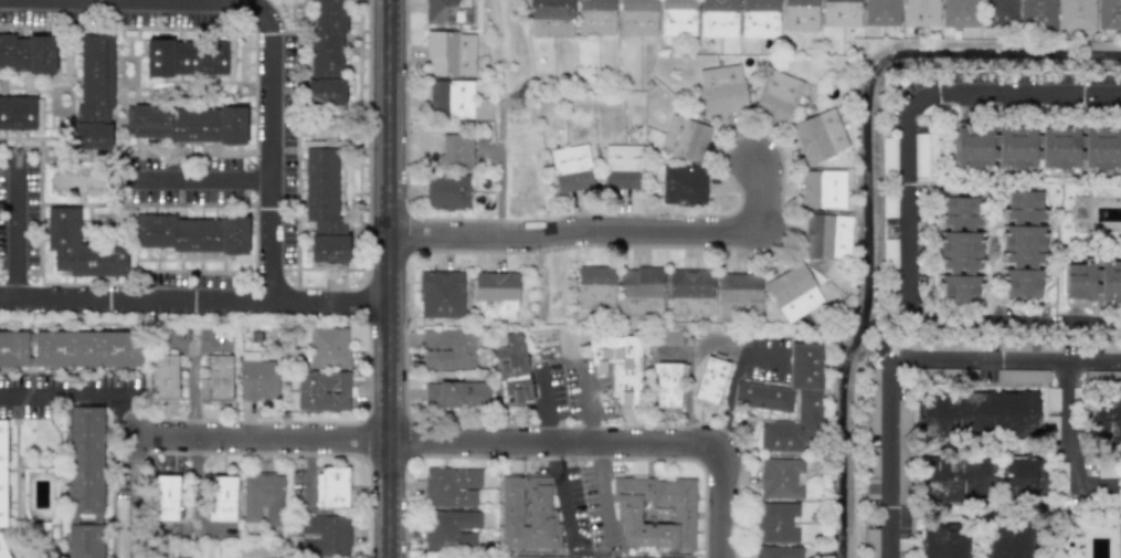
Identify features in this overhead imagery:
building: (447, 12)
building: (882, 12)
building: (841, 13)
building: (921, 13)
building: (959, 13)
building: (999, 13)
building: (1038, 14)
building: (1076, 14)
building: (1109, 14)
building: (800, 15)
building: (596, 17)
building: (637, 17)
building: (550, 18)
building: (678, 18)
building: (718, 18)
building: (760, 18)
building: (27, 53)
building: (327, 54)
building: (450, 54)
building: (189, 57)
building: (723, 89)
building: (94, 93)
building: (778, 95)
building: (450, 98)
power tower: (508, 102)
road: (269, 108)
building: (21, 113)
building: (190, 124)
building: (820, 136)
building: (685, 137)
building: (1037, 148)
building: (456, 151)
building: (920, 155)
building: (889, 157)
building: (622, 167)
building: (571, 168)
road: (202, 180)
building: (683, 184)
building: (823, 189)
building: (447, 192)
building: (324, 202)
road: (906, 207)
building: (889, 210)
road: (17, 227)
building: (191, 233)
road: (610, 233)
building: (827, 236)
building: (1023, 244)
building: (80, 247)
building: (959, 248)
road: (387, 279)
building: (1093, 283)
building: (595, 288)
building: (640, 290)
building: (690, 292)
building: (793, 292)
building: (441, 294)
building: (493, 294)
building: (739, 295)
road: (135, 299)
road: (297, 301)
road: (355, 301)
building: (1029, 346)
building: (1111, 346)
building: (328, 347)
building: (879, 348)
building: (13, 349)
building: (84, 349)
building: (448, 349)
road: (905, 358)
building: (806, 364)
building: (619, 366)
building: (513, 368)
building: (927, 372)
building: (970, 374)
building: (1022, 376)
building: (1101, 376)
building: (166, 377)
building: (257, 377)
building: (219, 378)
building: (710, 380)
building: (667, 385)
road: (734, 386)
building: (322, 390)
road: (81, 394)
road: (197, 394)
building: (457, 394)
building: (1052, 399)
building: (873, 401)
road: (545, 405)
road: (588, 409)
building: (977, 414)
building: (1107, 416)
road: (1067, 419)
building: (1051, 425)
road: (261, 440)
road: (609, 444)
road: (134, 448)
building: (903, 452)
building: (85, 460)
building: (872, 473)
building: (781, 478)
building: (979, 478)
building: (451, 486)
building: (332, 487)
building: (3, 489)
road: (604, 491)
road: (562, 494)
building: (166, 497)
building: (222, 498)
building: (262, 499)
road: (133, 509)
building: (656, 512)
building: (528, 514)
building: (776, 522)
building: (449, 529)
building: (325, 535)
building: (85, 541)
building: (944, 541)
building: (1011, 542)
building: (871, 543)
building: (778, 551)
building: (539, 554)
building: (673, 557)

------------------------

■ PROBLEM TO SOLVE
Apart from its pictures, the data is to be repeated exactly.

■ OUTPUT FOR THIS TASK
Identify features in this overhead imagery:
building: (447, 12)
building: (882, 12)
building: (841, 13)
building: (921, 13)
building: (959, 13)
building: (999, 13)
building: (1038, 14)
building: (1076, 14)
building: (1109, 14)
building: (800, 15)
building: (596, 17)
building: (637, 17)
building: (550, 18)
building: (678, 18)
building: (718, 18)
building: (760, 18)
building: (27, 53)
building: (327, 54)
building: (450, 54)
building: (189, 57)
building: (723, 89)
building: (94, 93)
building: (778, 95)
building: (450, 98)
power tower: (508, 102)
road: (269, 108)
building: (21, 113)
building: (190, 124)
building: (820, 136)
building: (685, 137)
building: (1037, 148)
building: (456, 151)
building: (920, 155)
building: (889, 157)
building: (622, 167)
building: (571, 168)
road: (202, 180)
building: (683, 184)
building: (823, 189)
building: (447, 192)
building: (324, 202)
road: (906, 207)
building: (889, 210)
road: (17, 227)
building: (191, 233)
road: (610, 233)
building: (827, 236)
building: (1023, 244)
building: (80, 247)
building: (959, 248)
road: (387, 279)
building: (1093, 283)
building: (595, 288)
building: (640, 290)
building: (690, 292)
building: (793, 292)
building: (441, 294)
building: (493, 294)
building: (739, 295)
road: (135, 299)
road: (297, 301)
road: (355, 301)
building: (1029, 346)
building: (1111, 346)
building: (328, 347)
building: (879, 348)
building: (13, 349)
building: (84, 349)
building: (448, 349)
road: (905, 358)
building: (806, 364)
building: (619, 366)
building: (513, 368)
building: (927, 372)
building: (970, 374)
building: (1022, 376)
building: (1101, 376)
building: (166, 377)
building: (257, 377)
building: (219, 378)
building: (710, 380)
building: (667, 385)
road: (734, 386)
building: (322, 390)
road: (81, 394)
road: (197, 394)
building: (457, 394)
building: (1052, 399)
building: (873, 401)
road: (545, 405)
road: (588, 409)
building: (977, 414)
building: (1107, 416)
road: (1067, 419)
building: (1051, 425)
road: (261, 440)
road: (609, 444)
road: (134, 448)
building: (903, 452)
building: (85, 460)
building: (872, 473)
building: (781, 478)
building: (979, 478)
building: (451, 486)
building: (332, 487)
building: (3, 489)
road: (604, 491)
road: (562, 494)
building: (166, 497)
building: (222, 498)
building: (262, 499)
road: (133, 509)
building: (656, 512)
building: (528, 514)
building: (776, 522)
building: (449, 529)
building: (325, 535)
building: (85, 541)
building: (944, 541)
building: (1011, 542)
building: (871, 543)
building: (778, 551)
building: (539, 554)
building: (673, 557)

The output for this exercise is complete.